• Collected material:
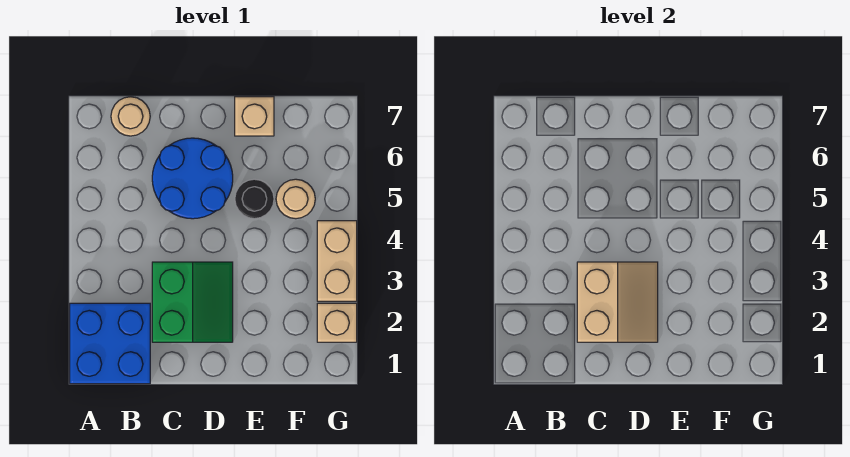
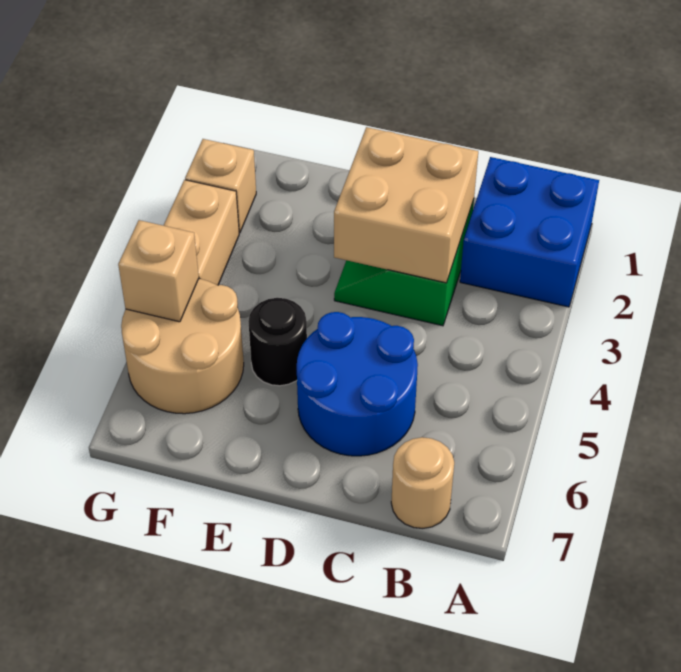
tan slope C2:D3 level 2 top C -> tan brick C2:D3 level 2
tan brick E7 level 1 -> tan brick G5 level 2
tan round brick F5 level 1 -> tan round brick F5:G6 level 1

• About this exercise: Would you retype the material exactly, omitting each picture?

• Answer to this exercise:
tan slope C2:D3 level 2 top C -> tan brick C2:D3 level 2
tan brick E7 level 1 -> tan brick G5 level 2
tan round brick F5 level 1 -> tan round brick F5:G6 level 1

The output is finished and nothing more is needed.